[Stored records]
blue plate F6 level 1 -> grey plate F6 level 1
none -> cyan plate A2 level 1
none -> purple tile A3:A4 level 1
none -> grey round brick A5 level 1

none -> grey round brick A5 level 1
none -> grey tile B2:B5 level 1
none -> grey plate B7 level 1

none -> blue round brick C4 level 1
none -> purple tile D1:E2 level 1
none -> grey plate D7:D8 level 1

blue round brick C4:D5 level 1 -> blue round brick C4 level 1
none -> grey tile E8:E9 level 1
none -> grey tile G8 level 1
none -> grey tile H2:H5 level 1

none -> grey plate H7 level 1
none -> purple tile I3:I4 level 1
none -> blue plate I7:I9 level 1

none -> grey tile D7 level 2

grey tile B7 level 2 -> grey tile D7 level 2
==
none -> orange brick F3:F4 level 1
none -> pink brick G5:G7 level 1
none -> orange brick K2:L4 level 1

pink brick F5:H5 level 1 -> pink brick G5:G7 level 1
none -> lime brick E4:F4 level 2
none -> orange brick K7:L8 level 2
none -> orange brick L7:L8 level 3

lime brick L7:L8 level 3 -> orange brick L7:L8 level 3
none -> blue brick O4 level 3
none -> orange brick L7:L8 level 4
* * *
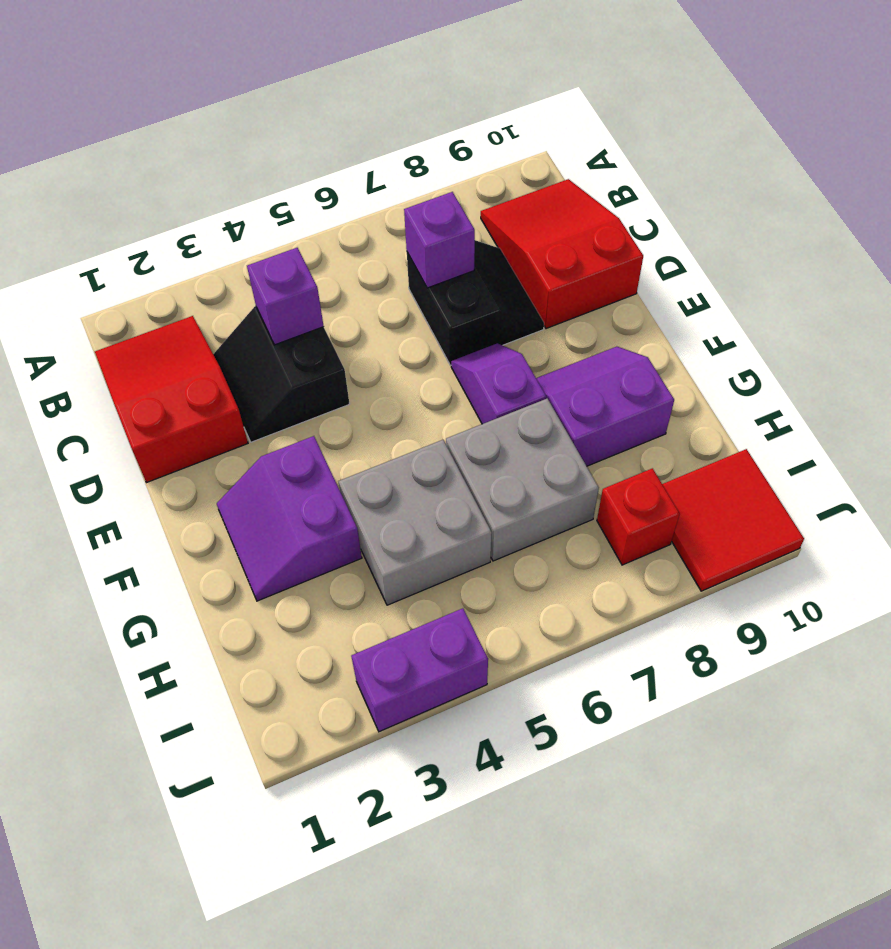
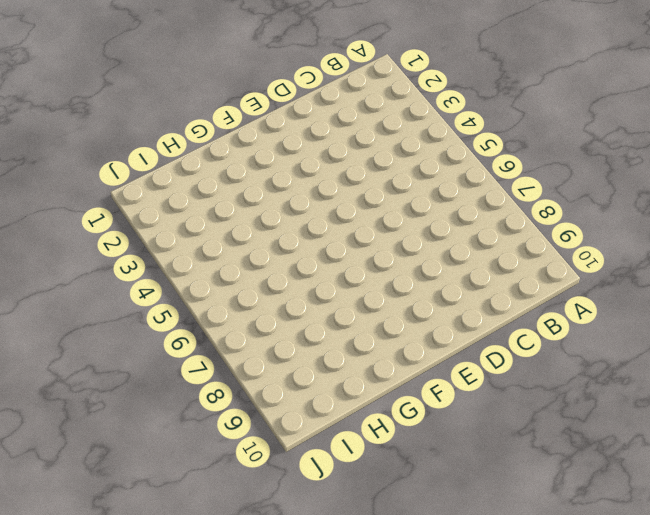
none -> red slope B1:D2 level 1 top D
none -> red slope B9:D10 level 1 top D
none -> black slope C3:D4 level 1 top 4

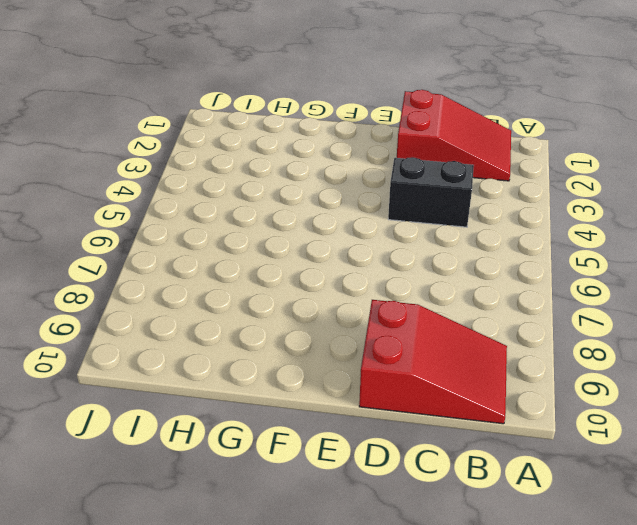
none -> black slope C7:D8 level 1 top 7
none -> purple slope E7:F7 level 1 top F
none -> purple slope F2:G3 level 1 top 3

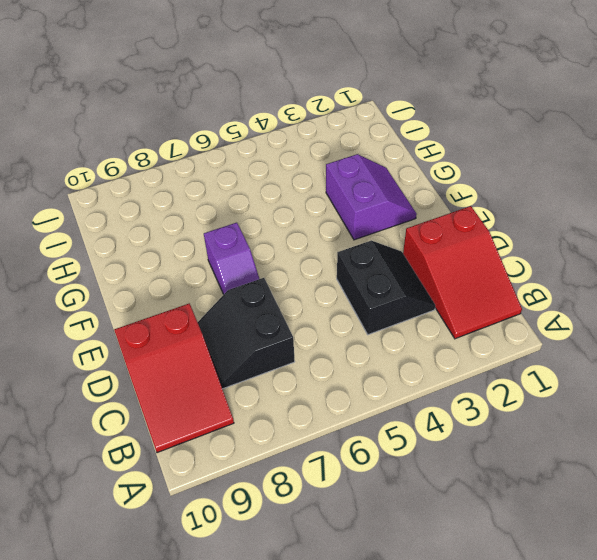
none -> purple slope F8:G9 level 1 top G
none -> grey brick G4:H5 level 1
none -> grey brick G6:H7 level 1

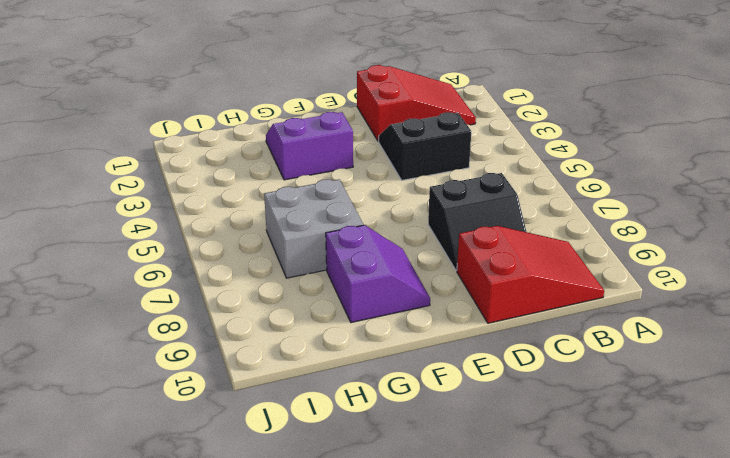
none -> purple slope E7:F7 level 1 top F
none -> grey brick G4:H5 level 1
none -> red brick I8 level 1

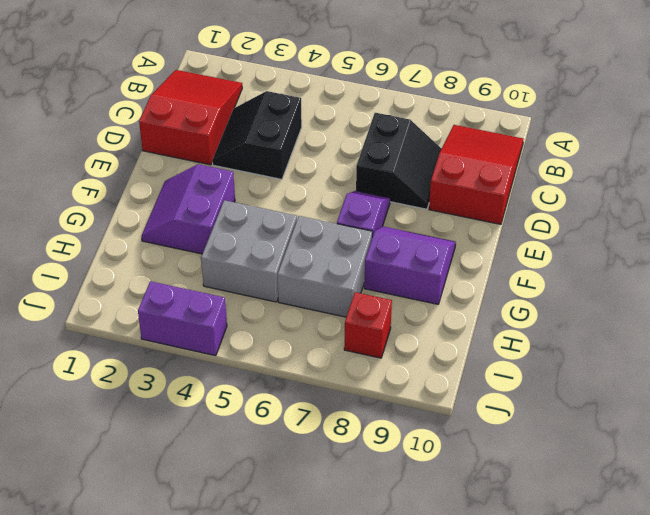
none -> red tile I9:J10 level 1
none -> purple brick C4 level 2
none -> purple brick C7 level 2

**WHAT TO WORK ON**.
Please give an exact copy of the lines above, beginning with the line containing "blue plate F6" and running through the line containing "grey tile B7 level 2 -> grey tile D7 level 2", and of no other lines.

**WRITTEN RESPONSE**.
blue plate F6 level 1 -> grey plate F6 level 1
none -> cyan plate A2 level 1
none -> purple tile A3:A4 level 1
none -> grey round brick A5 level 1

none -> grey round brick A5 level 1
none -> grey tile B2:B5 level 1
none -> grey plate B7 level 1

none -> blue round brick C4 level 1
none -> purple tile D1:E2 level 1
none -> grey plate D7:D8 level 1

blue round brick C4:D5 level 1 -> blue round brick C4 level 1
none -> grey tile E8:E9 level 1
none -> grey tile G8 level 1
none -> grey tile H2:H5 level 1

none -> grey plate H7 level 1
none -> purple tile I3:I4 level 1
none -> blue plate I7:I9 level 1

none -> grey tile D7 level 2

grey tile B7 level 2 -> grey tile D7 level 2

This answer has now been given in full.